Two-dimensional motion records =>

-=-=-=-=-

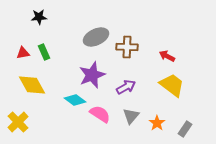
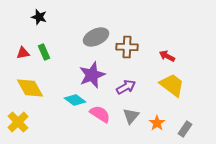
black star: rotated 21 degrees clockwise
yellow diamond: moved 2 px left, 3 px down
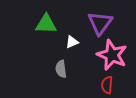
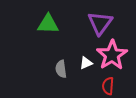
green triangle: moved 2 px right
white triangle: moved 14 px right, 21 px down
pink star: rotated 16 degrees clockwise
red semicircle: moved 1 px right, 1 px down
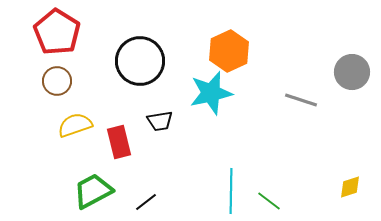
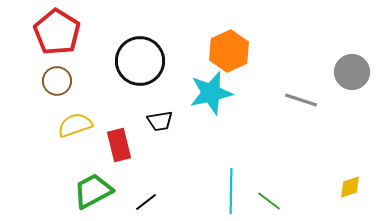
red rectangle: moved 3 px down
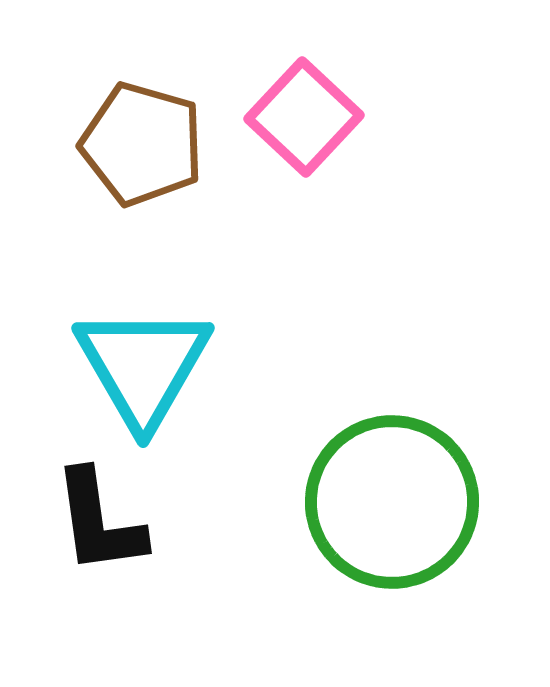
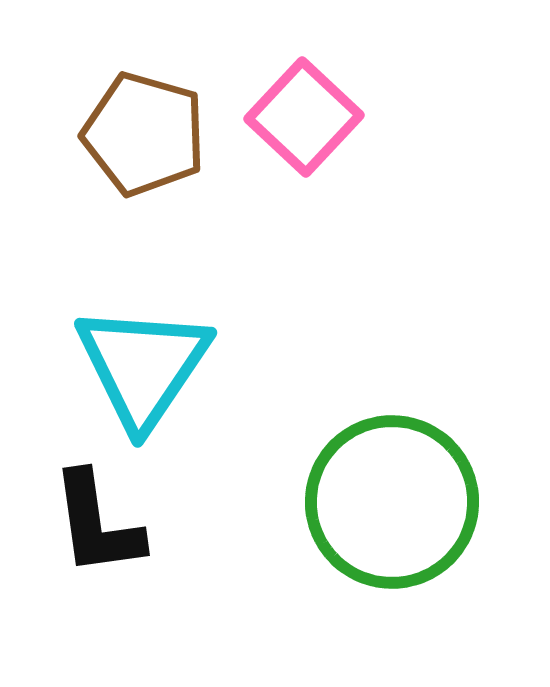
brown pentagon: moved 2 px right, 10 px up
cyan triangle: rotated 4 degrees clockwise
black L-shape: moved 2 px left, 2 px down
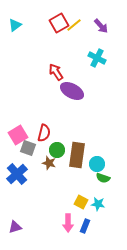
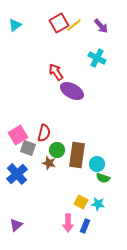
purple triangle: moved 1 px right, 2 px up; rotated 24 degrees counterclockwise
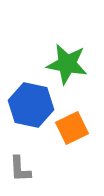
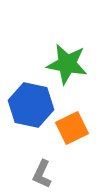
gray L-shape: moved 22 px right, 5 px down; rotated 28 degrees clockwise
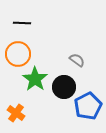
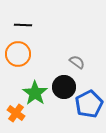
black line: moved 1 px right, 2 px down
gray semicircle: moved 2 px down
green star: moved 14 px down
blue pentagon: moved 1 px right, 2 px up
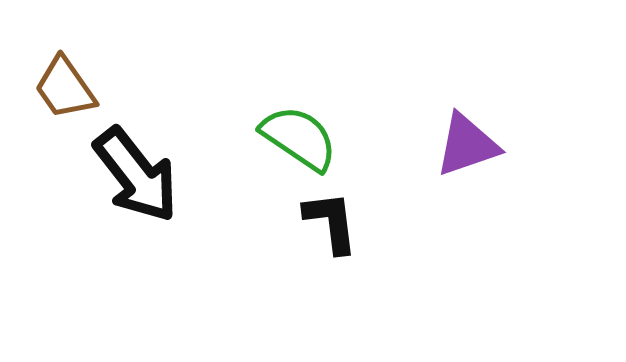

-=-=-=-=-

Aim of the exercise => Set down every entry above exactly as written. Leave out all pictures.

Exercise response =>
black star: rotated 21 degrees clockwise
yellow diamond: moved 2 px left, 3 px down
green triangle: moved 2 px right
white triangle: moved 14 px right, 21 px down
pink star: rotated 16 degrees clockwise
red semicircle: moved 1 px right, 1 px down
red rectangle: moved 3 px down
brown pentagon: moved 2 px right, 10 px up
cyan triangle: rotated 4 degrees clockwise
black L-shape: moved 2 px left, 2 px down
purple triangle: moved 1 px right, 2 px up; rotated 24 degrees counterclockwise
gray L-shape: moved 22 px right, 5 px down; rotated 28 degrees clockwise
black line: moved 1 px right, 2 px down
gray semicircle: moved 2 px down
green star: moved 14 px down
blue pentagon: moved 1 px right, 2 px up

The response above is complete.